◆ **WHAT THE TASK REQUIRES**: Render the lines below as a Markdown table with the columns Row and Line, numbering each line in order and omitting blank lines.
### DATASET ENTRIES
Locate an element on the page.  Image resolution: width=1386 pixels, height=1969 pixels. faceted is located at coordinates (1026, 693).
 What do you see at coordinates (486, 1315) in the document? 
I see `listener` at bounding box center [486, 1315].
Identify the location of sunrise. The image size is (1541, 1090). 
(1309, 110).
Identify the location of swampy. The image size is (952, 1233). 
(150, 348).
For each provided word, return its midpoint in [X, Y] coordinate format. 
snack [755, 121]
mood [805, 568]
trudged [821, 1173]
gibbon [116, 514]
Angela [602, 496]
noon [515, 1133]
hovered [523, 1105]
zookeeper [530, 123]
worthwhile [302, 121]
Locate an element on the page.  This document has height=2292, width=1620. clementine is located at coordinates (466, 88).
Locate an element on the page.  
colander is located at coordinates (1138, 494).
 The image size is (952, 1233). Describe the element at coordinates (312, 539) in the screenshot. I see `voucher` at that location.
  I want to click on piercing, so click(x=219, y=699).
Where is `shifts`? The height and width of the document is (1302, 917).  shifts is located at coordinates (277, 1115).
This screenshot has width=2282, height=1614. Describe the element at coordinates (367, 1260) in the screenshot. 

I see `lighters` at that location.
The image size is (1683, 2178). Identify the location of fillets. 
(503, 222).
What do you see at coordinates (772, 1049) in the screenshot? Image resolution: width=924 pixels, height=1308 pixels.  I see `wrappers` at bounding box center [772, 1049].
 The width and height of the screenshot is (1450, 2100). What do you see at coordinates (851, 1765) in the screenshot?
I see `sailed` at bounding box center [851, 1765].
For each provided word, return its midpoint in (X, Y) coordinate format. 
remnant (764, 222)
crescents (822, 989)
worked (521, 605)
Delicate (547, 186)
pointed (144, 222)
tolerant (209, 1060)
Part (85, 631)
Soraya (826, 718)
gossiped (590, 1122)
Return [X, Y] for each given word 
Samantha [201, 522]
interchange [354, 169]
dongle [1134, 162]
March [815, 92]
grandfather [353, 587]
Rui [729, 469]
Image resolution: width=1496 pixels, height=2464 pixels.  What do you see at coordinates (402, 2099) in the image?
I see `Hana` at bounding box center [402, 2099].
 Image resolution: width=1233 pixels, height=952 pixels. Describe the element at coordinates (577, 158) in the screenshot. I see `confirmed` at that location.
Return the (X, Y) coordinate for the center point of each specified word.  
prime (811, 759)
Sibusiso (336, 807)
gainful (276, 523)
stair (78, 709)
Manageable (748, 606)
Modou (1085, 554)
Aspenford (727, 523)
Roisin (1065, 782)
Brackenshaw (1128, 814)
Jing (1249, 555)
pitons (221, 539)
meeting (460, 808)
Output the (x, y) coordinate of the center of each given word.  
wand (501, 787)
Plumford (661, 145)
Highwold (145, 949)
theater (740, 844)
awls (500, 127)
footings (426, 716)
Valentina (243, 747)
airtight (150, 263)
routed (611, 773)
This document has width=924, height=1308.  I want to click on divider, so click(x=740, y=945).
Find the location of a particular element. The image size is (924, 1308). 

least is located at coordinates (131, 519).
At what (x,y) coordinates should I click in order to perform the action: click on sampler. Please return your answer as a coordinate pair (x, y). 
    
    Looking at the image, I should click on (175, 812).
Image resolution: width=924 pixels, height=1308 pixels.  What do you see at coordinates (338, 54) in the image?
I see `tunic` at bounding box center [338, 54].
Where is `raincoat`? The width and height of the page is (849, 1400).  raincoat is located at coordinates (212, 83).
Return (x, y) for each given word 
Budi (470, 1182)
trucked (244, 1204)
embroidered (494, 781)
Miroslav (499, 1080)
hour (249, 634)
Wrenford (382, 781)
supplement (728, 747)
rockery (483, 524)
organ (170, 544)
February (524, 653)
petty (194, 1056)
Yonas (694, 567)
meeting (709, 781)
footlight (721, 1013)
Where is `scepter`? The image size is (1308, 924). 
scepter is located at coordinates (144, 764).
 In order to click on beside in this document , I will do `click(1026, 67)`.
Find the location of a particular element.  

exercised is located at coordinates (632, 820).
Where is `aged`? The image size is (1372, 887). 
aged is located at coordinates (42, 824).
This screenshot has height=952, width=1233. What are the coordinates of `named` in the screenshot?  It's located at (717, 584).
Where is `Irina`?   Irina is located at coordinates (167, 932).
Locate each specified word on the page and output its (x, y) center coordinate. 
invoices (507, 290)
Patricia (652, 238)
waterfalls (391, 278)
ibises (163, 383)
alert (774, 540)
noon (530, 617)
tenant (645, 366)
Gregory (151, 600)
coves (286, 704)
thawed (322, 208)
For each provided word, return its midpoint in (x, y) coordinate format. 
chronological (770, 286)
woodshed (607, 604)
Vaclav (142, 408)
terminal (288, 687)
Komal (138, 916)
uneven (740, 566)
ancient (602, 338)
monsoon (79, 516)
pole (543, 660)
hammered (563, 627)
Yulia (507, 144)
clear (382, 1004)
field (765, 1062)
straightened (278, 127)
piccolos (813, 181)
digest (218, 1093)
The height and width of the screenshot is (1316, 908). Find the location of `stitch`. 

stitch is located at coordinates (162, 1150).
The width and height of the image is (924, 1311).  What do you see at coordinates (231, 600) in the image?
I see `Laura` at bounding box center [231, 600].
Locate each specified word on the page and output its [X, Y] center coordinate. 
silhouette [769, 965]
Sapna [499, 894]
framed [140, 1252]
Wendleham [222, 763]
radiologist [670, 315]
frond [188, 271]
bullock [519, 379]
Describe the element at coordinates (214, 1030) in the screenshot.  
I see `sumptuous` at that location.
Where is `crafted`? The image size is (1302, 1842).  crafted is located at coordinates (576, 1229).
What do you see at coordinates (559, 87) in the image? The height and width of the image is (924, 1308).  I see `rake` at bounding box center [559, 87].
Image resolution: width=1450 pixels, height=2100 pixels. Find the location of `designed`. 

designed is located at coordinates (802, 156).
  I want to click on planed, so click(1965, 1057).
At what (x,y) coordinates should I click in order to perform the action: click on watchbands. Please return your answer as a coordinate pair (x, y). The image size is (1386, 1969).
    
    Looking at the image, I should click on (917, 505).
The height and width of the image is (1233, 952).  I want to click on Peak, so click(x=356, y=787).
######
◆ **RESPONSE TO THE TASK**:
| Row | Line |
|---|---|
| 1 | Locate an element on the page.  Image resolution: width=1386 pixels, height=1969 pixels. faceted is located at coordinates (1026, 693). |
| 2 |  What do you see at coordinates (486, 1315) in the document?  |
| 3 | I see `listener` at bounding box center [486, 1315]. |
| 4 | Identify the location of sunrise. The image size is (1541, 1090).  |
| 5 | (1309, 110). |
| 6 | Identify the location of swampy. The image size is (952, 1233).  |
| 7 | (150, 348). |
| 8 | For each provided word, return its midpoint in [X, Y] coordinate format.  |
| 9 | snack [755, 121] |
| 10 | mood [805, 568] |
| 11 | trudged [821, 1173] |
| 12 | gibbon [116, 514] |
| 13 | Angela [602, 496] |
| 14 | noon [515, 1133] |
| 15 | hovered [523, 1105] |
| 16 | zookeeper [530, 123] |
| 17 | worthwhile [302, 121] |
| 18 | Locate an element on the page.  This document has height=2292, width=1620. clementine is located at coordinates (466, 88). |
| 19 | Locate an element on the page.   |
| 20 | colander is located at coordinates (1138, 494). |
| 21 |  The image size is (952, 1233). Describe the element at coordinates (312, 539) in the screenshot. I see `voucher` at that location. |
| 22 |   I want to click on piercing, so click(x=219, y=699). |
| 23 | Where is `shifts`? The height and width of the document is (1302, 917).  shifts is located at coordinates (277, 1115). |
| 24 | This screenshot has width=2282, height=1614. Describe the element at coordinates (367, 1260) in the screenshot.  |
| 25 | I see `lighters` at that location. |
| 26 | The image size is (1683, 2178). Identify the location of fillets.  |
| 27 | (503, 222). |
| 28 | What do you see at coordinates (772, 1049) in the screenshot? Image resolution: width=924 pixels, height=1308 pixels.  I see `wrappers` at bounding box center [772, 1049]. |
| 29 |  The width and height of the screenshot is (1450, 2100). What do you see at coordinates (851, 1765) in the screenshot? |
| 30 | I see `sailed` at bounding box center [851, 1765]. |
| 31 | For each provided word, return its midpoint in (X, Y) coordinate format.  |
| 32 | remnant (764, 222) |
| 33 | crescents (822, 989) |
| 34 | worked (521, 605) |
| 35 | Delicate (547, 186) |
| 36 | pointed (144, 222) |
| 37 | tolerant (209, 1060) |
| 38 | Part (85, 631) |
| 39 | Soraya (826, 718) |
| 40 | gossiped (590, 1122) |
| 41 | Return [X, Y] for each given word  |
| 42 | Samantha [201, 522] |
| 43 | interchange [354, 169] |
| 44 | dongle [1134, 162] |
| 45 | March [815, 92] |
| 46 | grandfather [353, 587] |
| 47 | Rui [729, 469] |
| 48 | Image resolution: width=1496 pixels, height=2464 pixels.  What do you see at coordinates (402, 2099) in the image? |
| 49 | I see `Hana` at bounding box center [402, 2099]. |
| 50 |  Image resolution: width=1233 pixels, height=952 pixels. Describe the element at coordinates (577, 158) in the screenshot. I see `confirmed` at that location. |
| 51 | Return the (X, Y) coordinate for the center point of each specified word.   |
| 52 | prime (811, 759) |
| 53 | Sibusiso (336, 807) |
| 54 | gainful (276, 523) |
| 55 | stair (78, 709) |
| 56 | Manageable (748, 606) |
| 57 | Modou (1085, 554) |
| 58 | Aspenford (727, 523) |
| 59 | Roisin (1065, 782) |
| 60 | Brackenshaw (1128, 814) |
| 61 | Jing (1249, 555) |
| 62 | pitons (221, 539) |
| 63 | meeting (460, 808) |
| 64 | Output the (x, y) coordinate of the center of each given word.   |
| 65 | wand (501, 787) |
| 66 | Plumford (661, 145) |
| 67 | Highwold (145, 949) |
| 68 | theater (740, 844) |
| 69 | awls (500, 127) |
| 70 | footings (426, 716) |
| 71 | Valentina (243, 747) |
| 72 | airtight (150, 263) |
| 73 | routed (611, 773) |
| 74 | This document has width=924, height=1308.  I want to click on divider, so click(x=740, y=945). |
| 75 | Find the location of a particular element. The image size is (924, 1308).  |
| 76 | least is located at coordinates (131, 519). |
| 77 | At what (x,y) coordinates should I click in order to perform the action: click on sampler. Please return your answer as a coordinate pair (x, y).  |
| 78 |     Looking at the image, I should click on (175, 812). |
| 79 | Image resolution: width=924 pixels, height=1308 pixels.  What do you see at coordinates (338, 54) in the image? |
| 80 | I see `tunic` at bounding box center [338, 54]. |
| 81 | Where is `raincoat`? The width and height of the page is (849, 1400).  raincoat is located at coordinates (212, 83). |
| 82 | Return (x, y) for each given word  |
| 83 | Budi (470, 1182) |
| 84 | trucked (244, 1204) |
| 85 | embroidered (494, 781) |
| 86 | Miroslav (499, 1080) |
| 87 | hour (249, 634) |
| 88 | Wrenford (382, 781) |
| 89 | supplement (728, 747) |
| 90 | rockery (483, 524) |
| 91 | organ (170, 544) |
| 92 | February (524, 653) |
| 93 | petty (194, 1056) |
| 94 | Yonas (694, 567) |
| 95 | meeting (709, 781) |
| 96 | footlight (721, 1013) |
| 97 | Where is `scepter`? The image size is (1308, 924).  |
| 98 | scepter is located at coordinates (144, 764). |
| 99 |  In order to click on beside in this document , I will do `click(1026, 67)`. |
| 100 | Find the location of a particular element.   |
| 101 | exercised is located at coordinates (632, 820). |
| 102 | Where is `aged`? The image size is (1372, 887).  |
| 103 | aged is located at coordinates (42, 824). |
| 104 | This screenshot has height=952, width=1233. What are the coordinates of `named` in the screenshot?  It's located at (717, 584). |
| 105 | Where is `Irina`?   Irina is located at coordinates (167, 932). |
| 106 | Locate each specified word on the page and output its (x, y) center coordinate.  |
| 107 | invoices (507, 290) |
| 108 | Patricia (652, 238) |
| 109 | waterfalls (391, 278) |
| 110 | ibises (163, 383) |
| 111 | alert (774, 540) |
| 112 | noon (530, 617) |
| 113 | tenant (645, 366) |
| 114 | Gregory (151, 600) |
| 115 | coves (286, 704) |
| 116 | thawed (322, 208) |
| 117 | For each provided word, return its midpoint in (x, y) coordinate format.  |
| 118 | chronological (770, 286) |
| 119 | woodshed (607, 604) |
| 120 | Vaclav (142, 408) |
| 121 | terminal (288, 687) |
| 122 | Komal (138, 916) |
| 123 | uneven (740, 566) |
| 124 | ancient (602, 338) |
| 125 | monsoon (79, 516) |
| 126 | pole (543, 660) |
| 127 | hammered (563, 627) |
| 128 | Yulia (507, 144) |
| 129 | clear (382, 1004) |
| 130 | field (765, 1062) |
| 131 | straightened (278, 127) |
| 132 | piccolos (813, 181) |
| 133 | digest (218, 1093) |
| 134 | The height and width of the screenshot is (1316, 908). Find the location of `stitch`.  |
| 135 | stitch is located at coordinates (162, 1150). |
| 136 | The width and height of the image is (924, 1311).  What do you see at coordinates (231, 600) in the image? |
| 137 | I see `Laura` at bounding box center [231, 600]. |
| 138 | Locate each specified word on the page and output its [X, Y] center coordinate.  |
| 139 | silhouette [769, 965] |
| 140 | Sapna [499, 894] |
| 141 | framed [140, 1252] |
| 142 | Wendleham [222, 763] |
| 143 | radiologist [670, 315] |
| 144 | frond [188, 271] |
| 145 | bullock [519, 379] |
| 146 | Describe the element at coordinates (214, 1030) in the screenshot.   |
| 147 | I see `sumptuous` at that location. |
| 148 | Where is `crafted`? The image size is (1302, 1842).  crafted is located at coordinates (576, 1229). |
| 149 | What do you see at coordinates (559, 87) in the image? The height and width of the image is (924, 1308).  I see `rake` at bounding box center [559, 87]. |
| 150 | Image resolution: width=1450 pixels, height=2100 pixels. Find the location of `designed`.  |
| 151 | designed is located at coordinates (802, 156). |
| 152 |   I want to click on planed, so click(1965, 1057). |
| 153 | At what (x,y) coordinates should I click in order to perform the action: click on watchbands. Please return your answer as a coordinate pair (x, y). The image size is (1386, 1969). |
| 154 |     Looking at the image, I should click on (917, 505). |
| 155 | The height and width of the image is (1233, 952).  I want to click on Peak, so click(x=356, y=787). |